Given instruction:
Repeat the whole of the data, keeping every detail the same.

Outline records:
┄┄┄┄┄┄

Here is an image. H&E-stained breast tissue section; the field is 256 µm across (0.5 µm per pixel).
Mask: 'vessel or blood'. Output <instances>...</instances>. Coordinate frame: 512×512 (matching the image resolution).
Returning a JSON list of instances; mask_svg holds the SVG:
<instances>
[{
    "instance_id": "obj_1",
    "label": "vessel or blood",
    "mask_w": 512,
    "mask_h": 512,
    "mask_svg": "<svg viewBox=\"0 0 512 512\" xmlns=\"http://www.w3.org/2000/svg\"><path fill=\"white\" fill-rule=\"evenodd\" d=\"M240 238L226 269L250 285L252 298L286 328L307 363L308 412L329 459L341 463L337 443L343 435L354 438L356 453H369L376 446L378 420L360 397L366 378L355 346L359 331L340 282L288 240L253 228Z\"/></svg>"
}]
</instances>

┄┄┄┄┄┄

Reply to the exercise:
Here is an image. H&E-stained breast tissue section; the field is 256 µm across (0.5 µm per pixel).
Mask: 'vessel or blood'. Output <instances>...</instances>. Coordinate frame: 512×512 (matching the image resolution).
Returning a JSON list of instances; mask_svg holds the SVG:
<instances>
[{
    "instance_id": "obj_1",
    "label": "vessel or blood",
    "mask_w": 512,
    "mask_h": 512,
    "mask_svg": "<svg viewBox=\"0 0 512 512\" xmlns=\"http://www.w3.org/2000/svg\"><path fill=\"white\" fill-rule=\"evenodd\" d=\"M240 238L226 269L250 285L252 298L286 328L307 363L308 412L329 459L341 463L337 443L343 435L354 438L356 453H369L376 446L378 420L360 397L366 378L355 346L359 331L340 282L288 240L253 228Z\"/></svg>"
}]
</instances>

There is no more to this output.